Description of the task: Output the lines from the top of the entries below to the line with "L3: 33mH (MIC, SIG) -> 330uH (MIC, SIG)", both included, exactly and without pictures.

Before-and-after change data
----------------------------------------

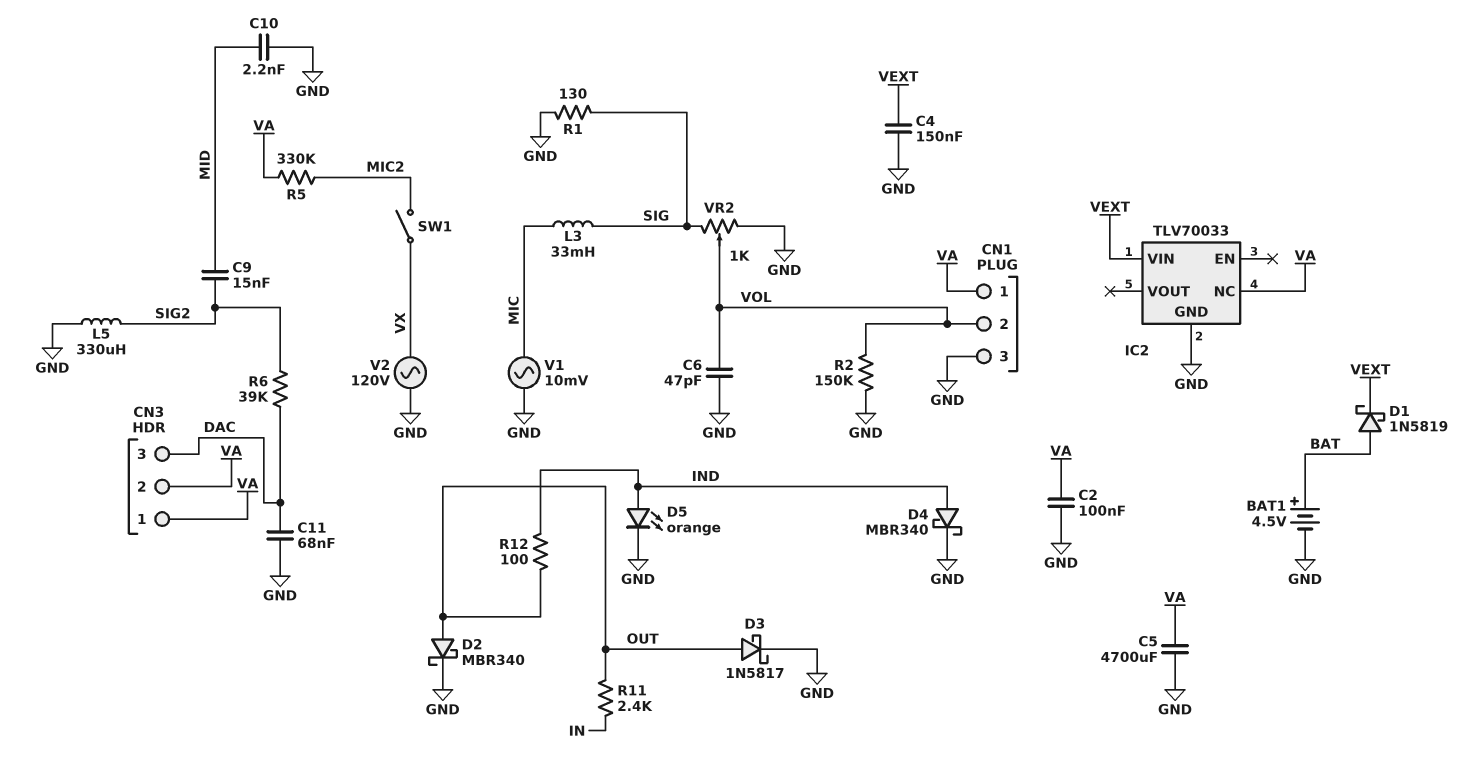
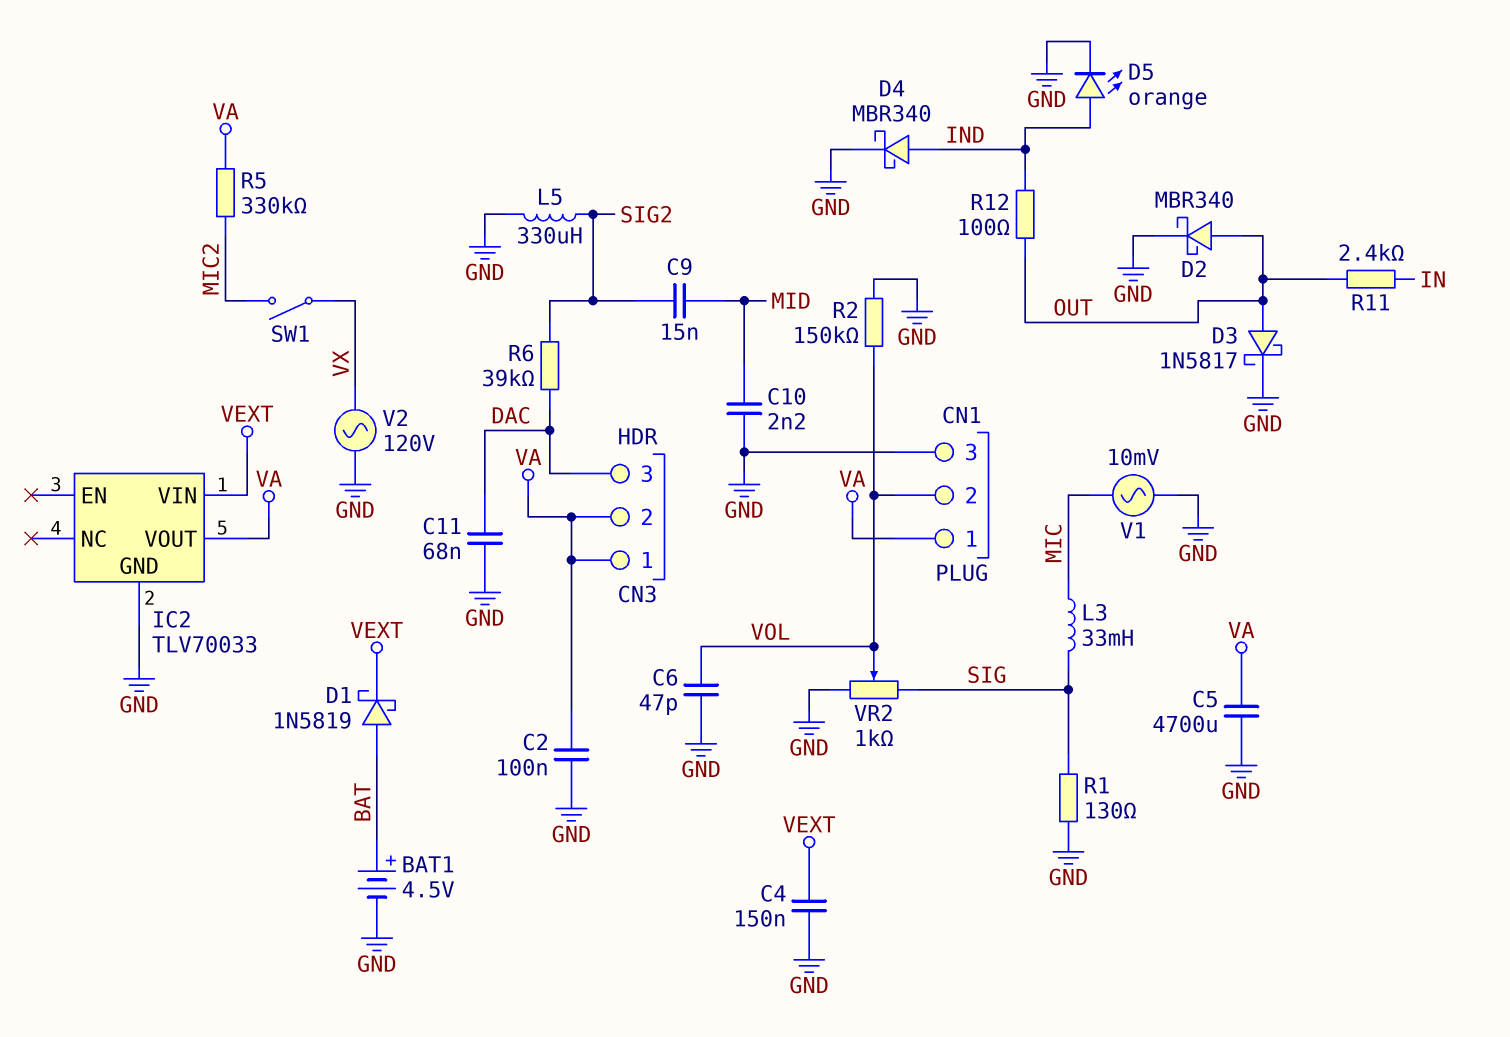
IC2 pin NC: VA -> none
IC2 pin VOUT: none -> VA

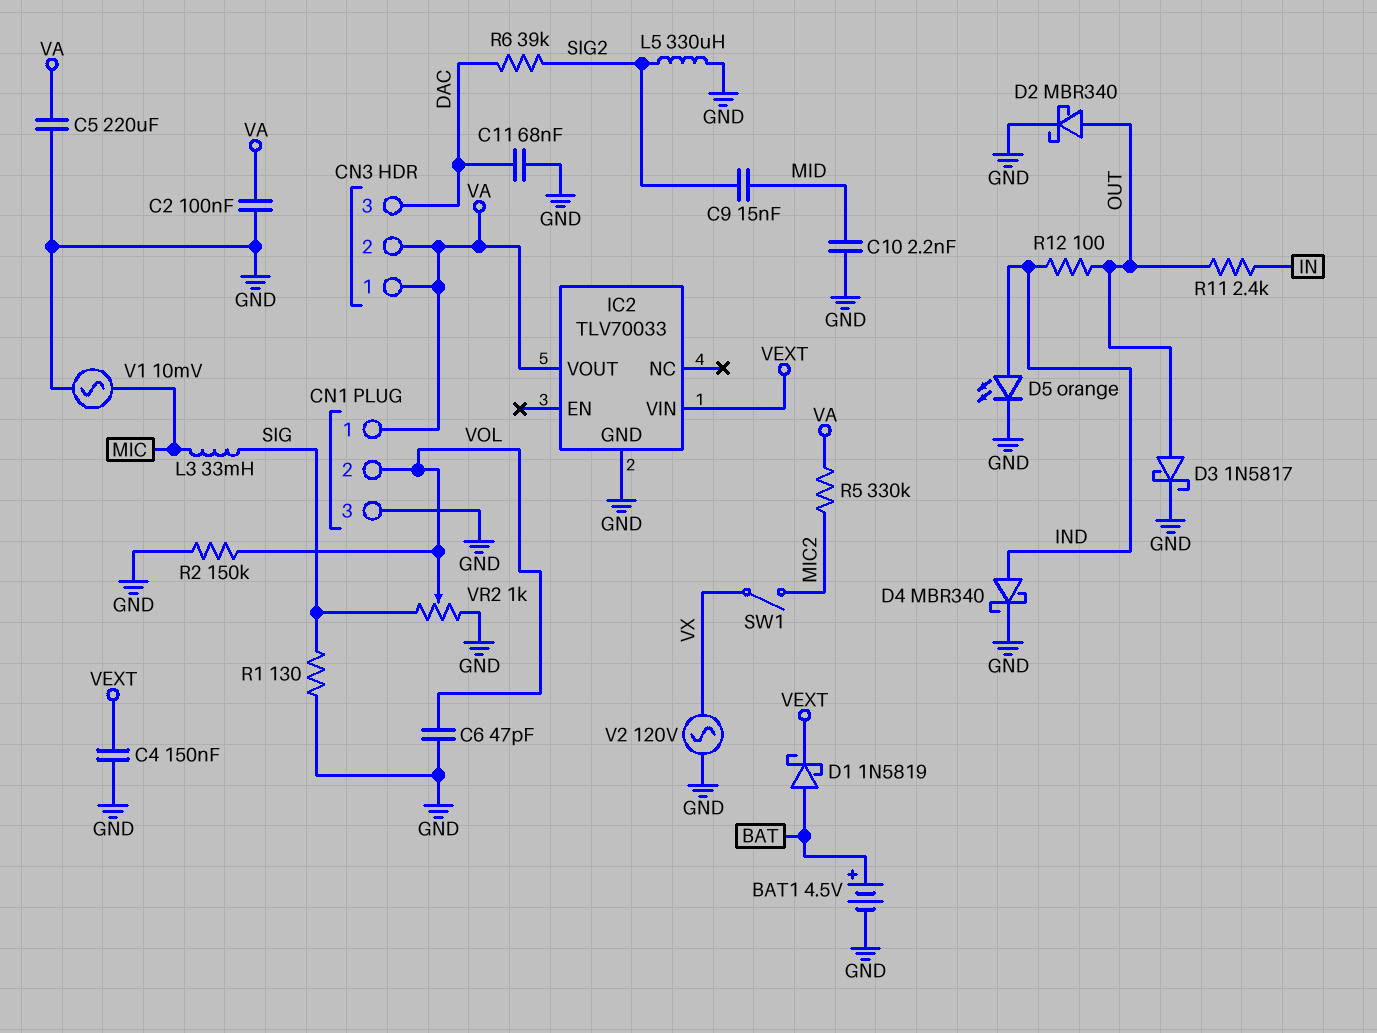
C5: 4700uF (GND, VA) -> 220uF (GND, VA)

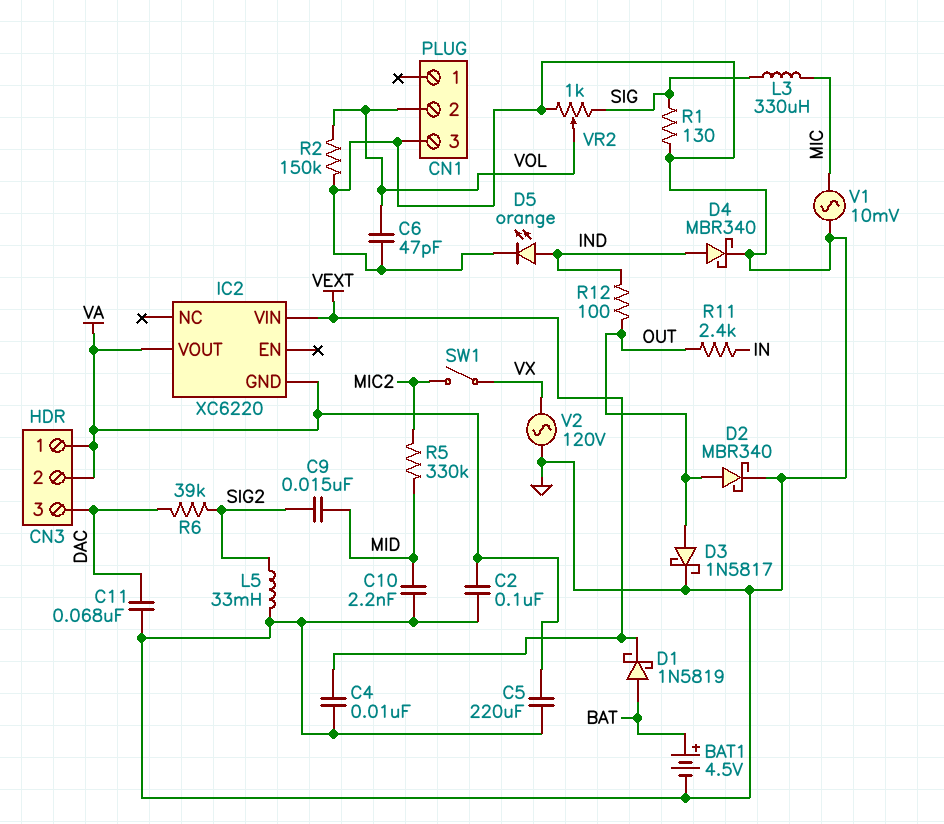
C4: 150nF (GND, VEXT) -> 10nF (GND, VEXT)
CN1 pin 1: VA -> none
IC2: TLV70033 -> XC6220
IC2 pin GND: GND -> VA
L3: 33mH (MIC, SIG) -> 330uH (MIC, SIG)
L5: 330uH (GND, SIG2) -> 33mH (GND, SIG2)
R5: 330k (MIC2, VA) -> 330k (MIC2, MID)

----------------------------------------

Answer to this exercise:
IC2 pin NC: VA -> none
IC2 pin VOUT: none -> VA

C5: 4700uF (GND, VA) -> 220uF (GND, VA)

C4: 150nF (GND, VEXT) -> 10nF (GND, VEXT)
CN1 pin 1: VA -> none
IC2: TLV70033 -> XC6220
IC2 pin GND: GND -> VA
L3: 33mH (MIC, SIG) -> 330uH (MIC, SIG)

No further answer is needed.